◆ Raw data
· · · ·
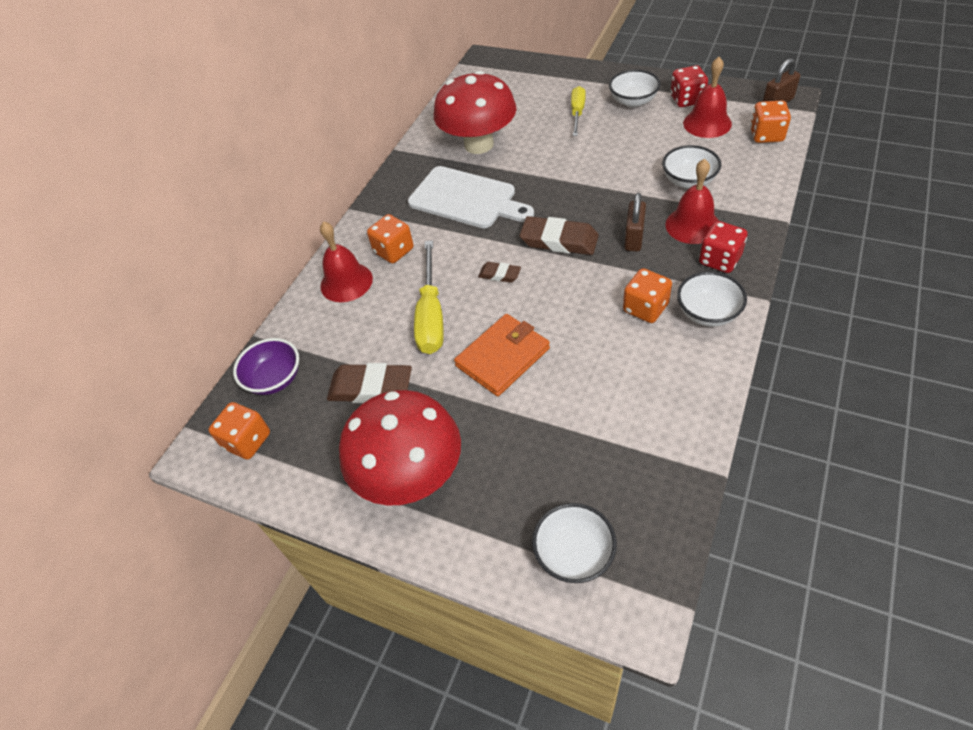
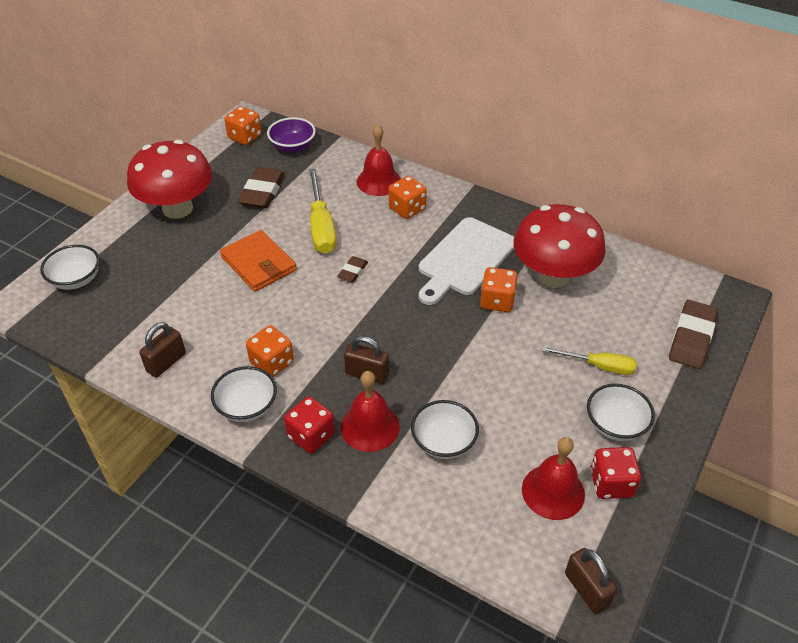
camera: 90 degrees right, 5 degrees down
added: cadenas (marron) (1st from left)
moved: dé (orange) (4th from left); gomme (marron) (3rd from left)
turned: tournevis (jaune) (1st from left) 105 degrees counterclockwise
· · · ·
◆ Task to carry out
Your reply should restate the data above word for word and contain no pictures.

◆ Answer area
camera: 90 degrees right, 5 degrees down
added: cadenas (marron) (1st from left)
moved: dé (orange) (4th from left); gomme (marron) (3rd from left)
turned: tournevis (jaune) (1st from left) 105 degrees counterclockwise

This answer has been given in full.